____ Entries supplied
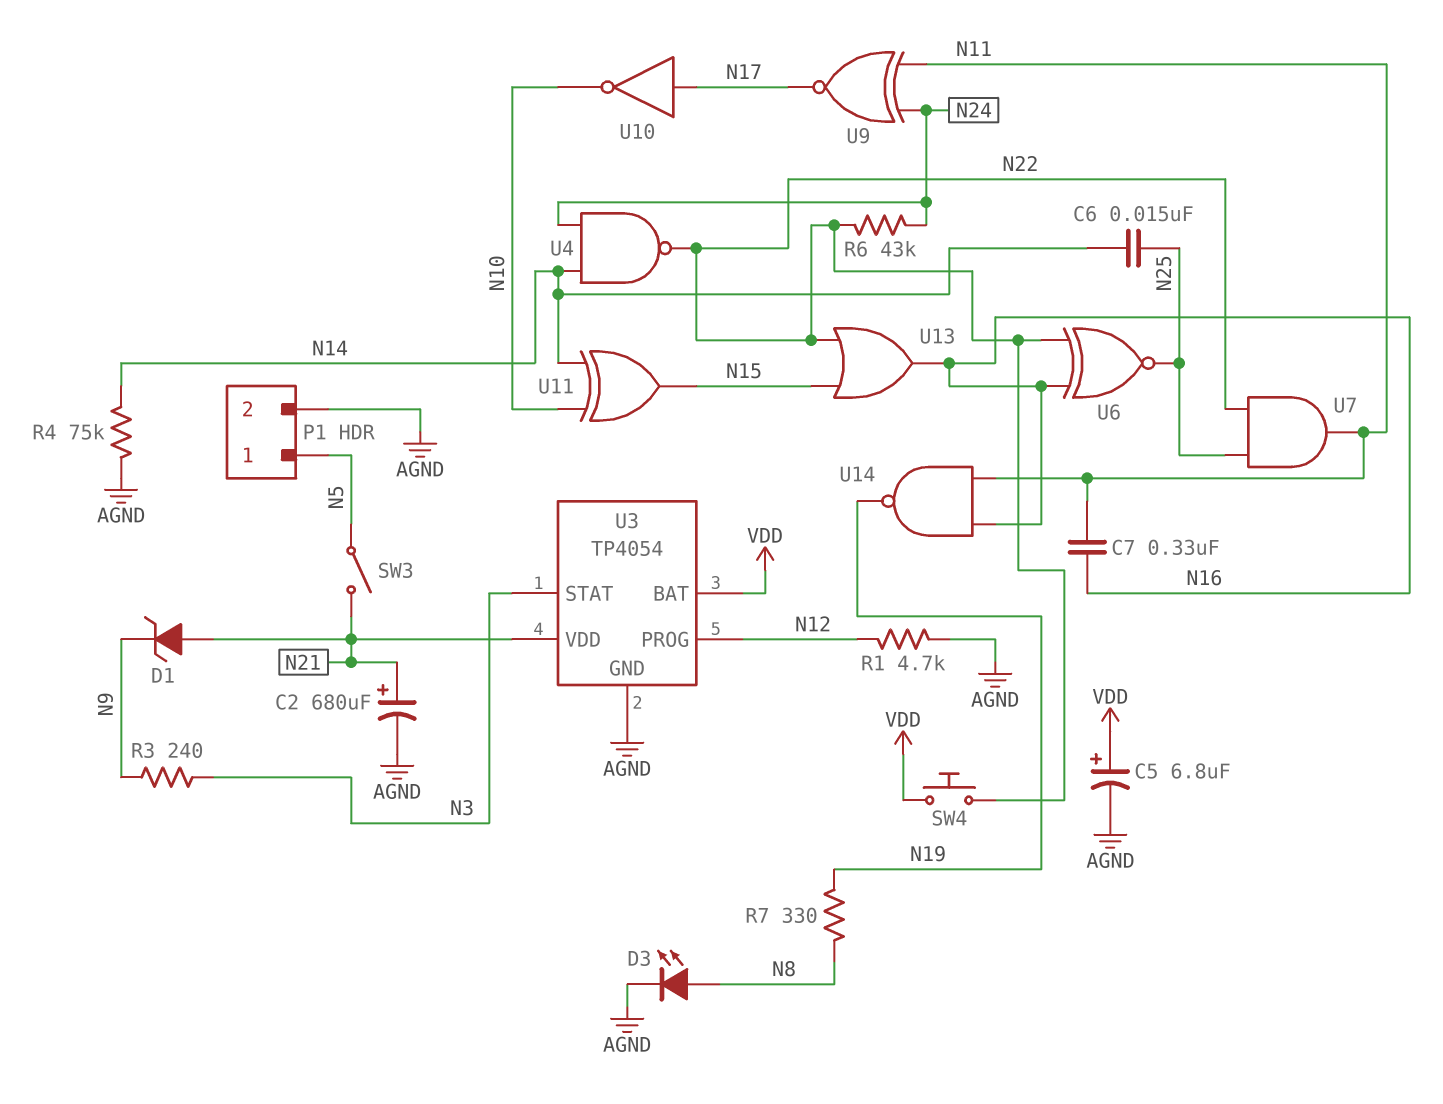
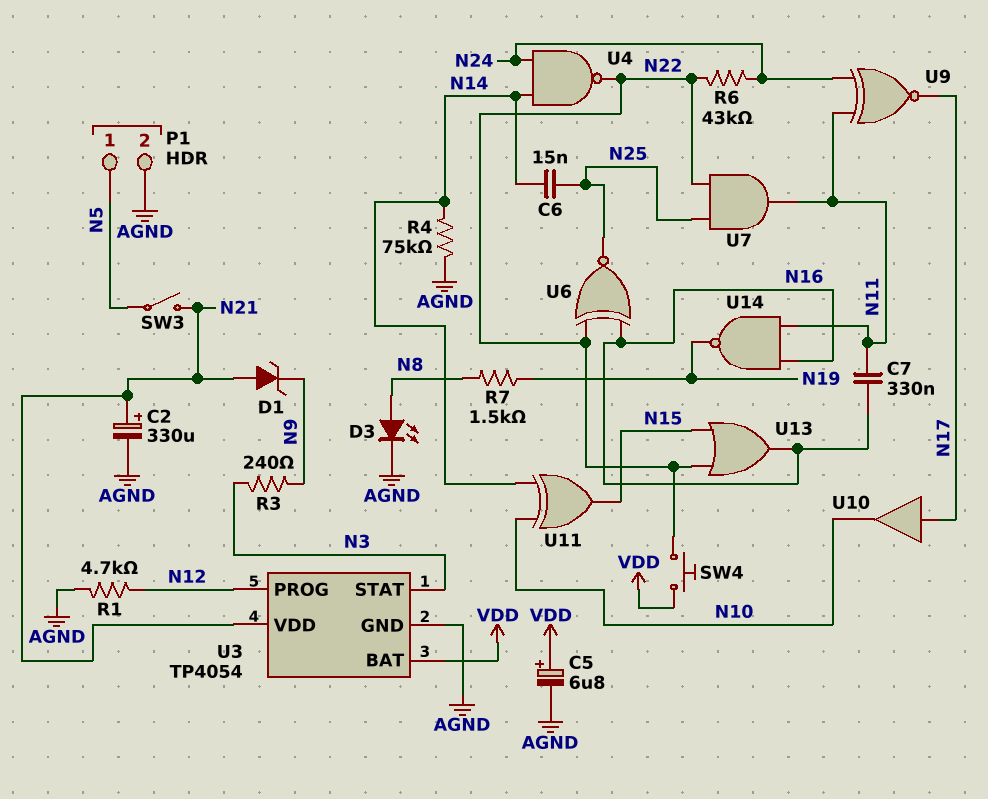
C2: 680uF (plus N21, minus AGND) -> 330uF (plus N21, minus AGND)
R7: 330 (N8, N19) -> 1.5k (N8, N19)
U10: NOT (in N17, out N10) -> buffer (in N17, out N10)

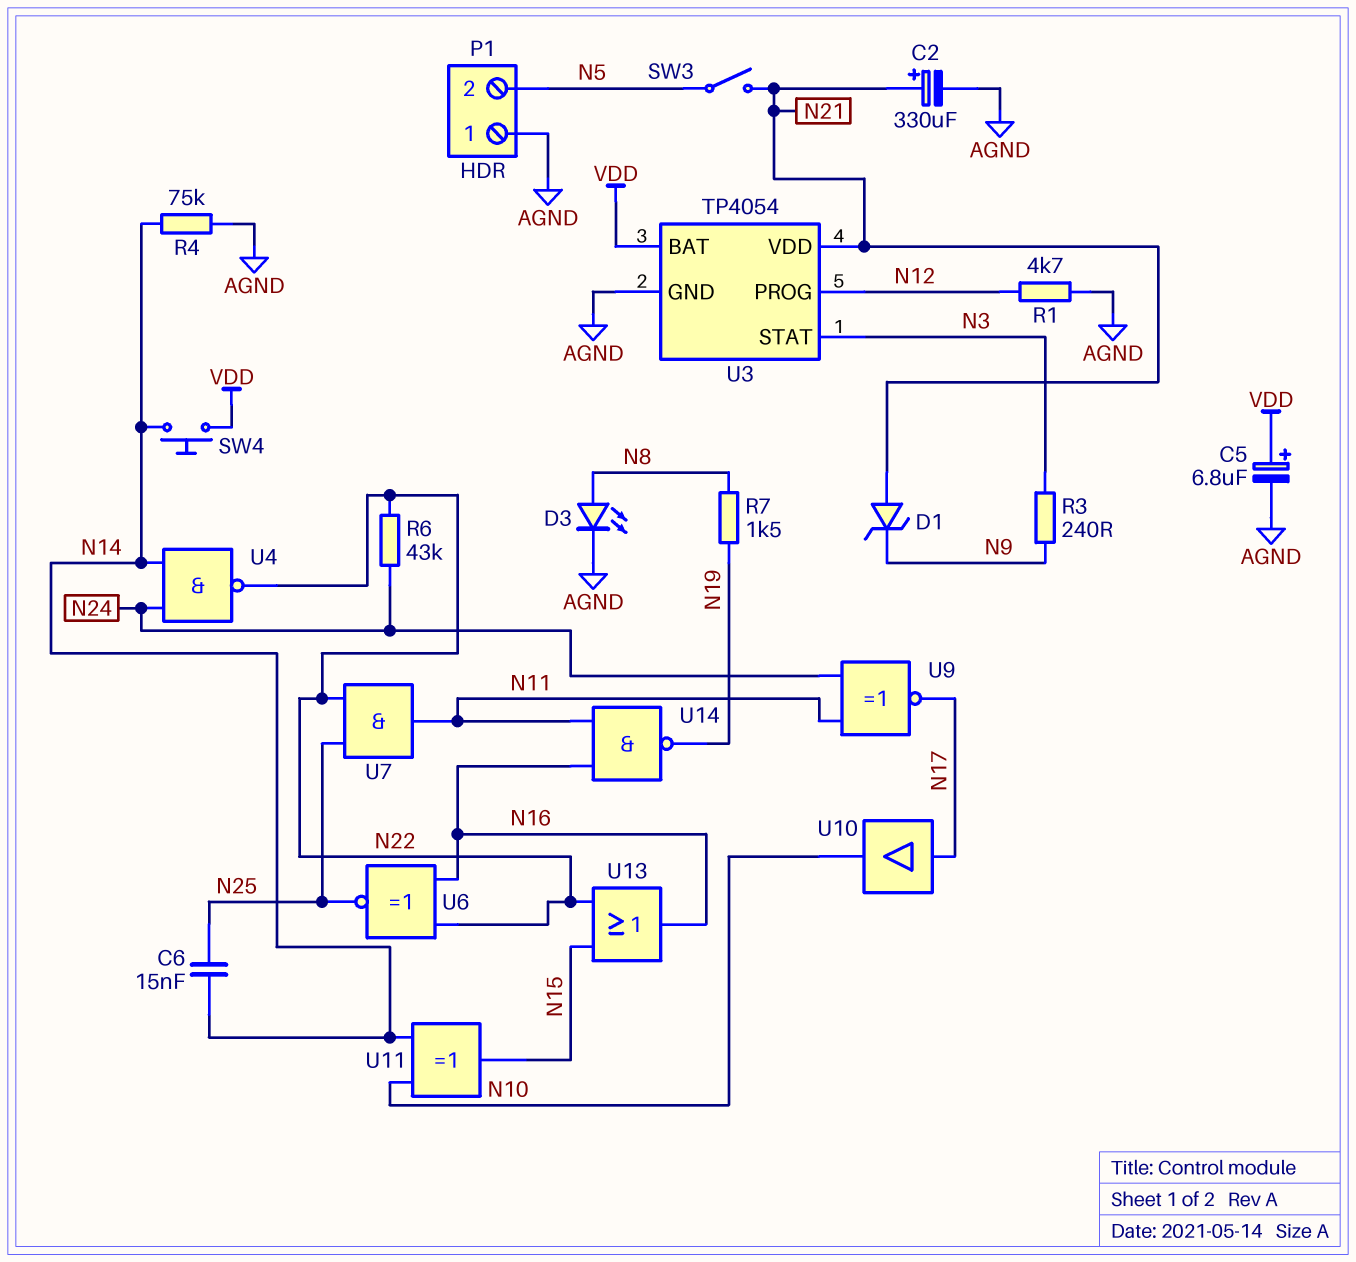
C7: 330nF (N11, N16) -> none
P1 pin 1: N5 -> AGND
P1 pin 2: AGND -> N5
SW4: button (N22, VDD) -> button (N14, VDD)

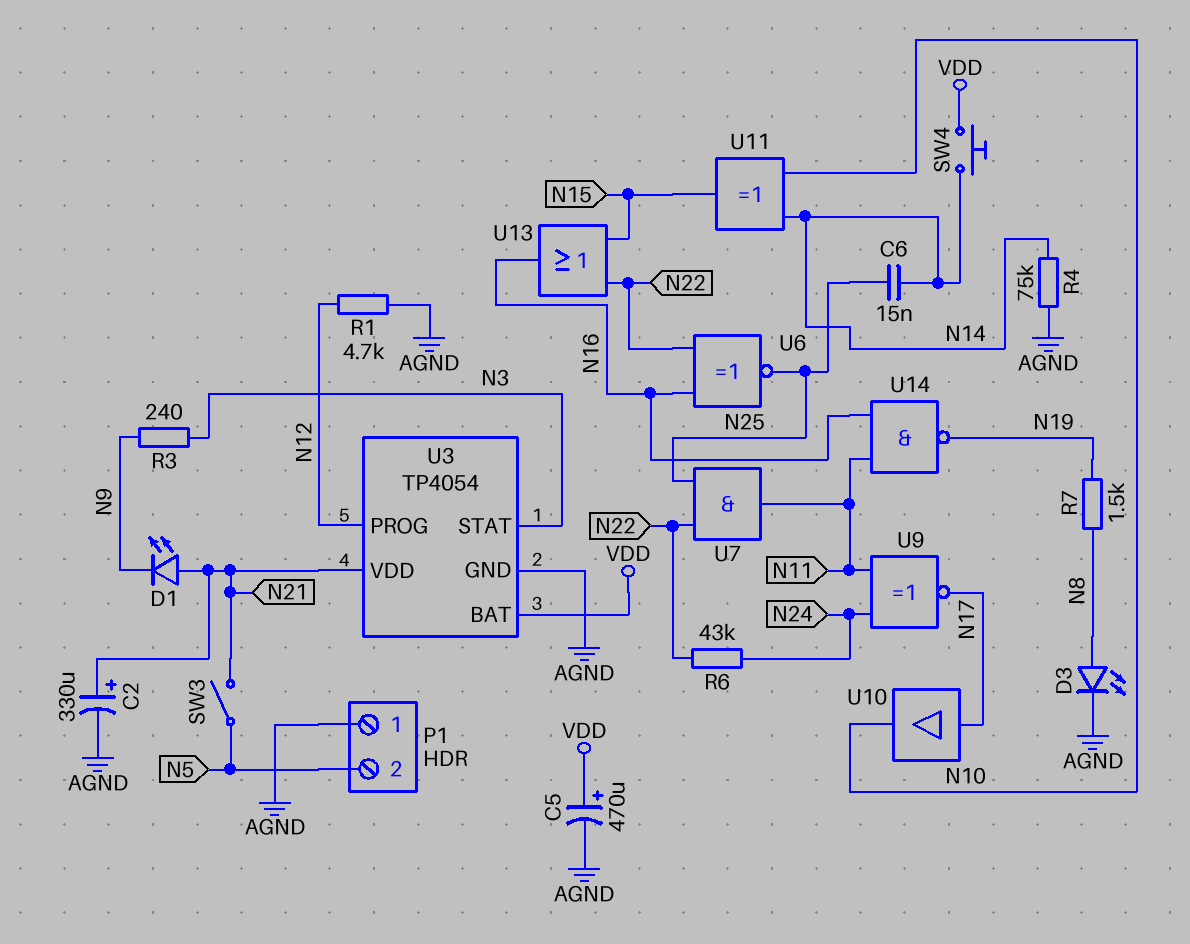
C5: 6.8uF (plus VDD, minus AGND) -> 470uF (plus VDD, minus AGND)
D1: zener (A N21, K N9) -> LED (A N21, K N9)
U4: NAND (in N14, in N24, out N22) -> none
________
* Exercise directions *
Please transcribe exactly the line containing "D1: zener (A N21, K N9) -> LED (A N21, K N9)" and every line after it to the end of the data, and no other lines.

* Task result *
D1: zener (A N21, K N9) -> LED (A N21, K N9)
U4: NAND (in N14, in N24, out N22) -> none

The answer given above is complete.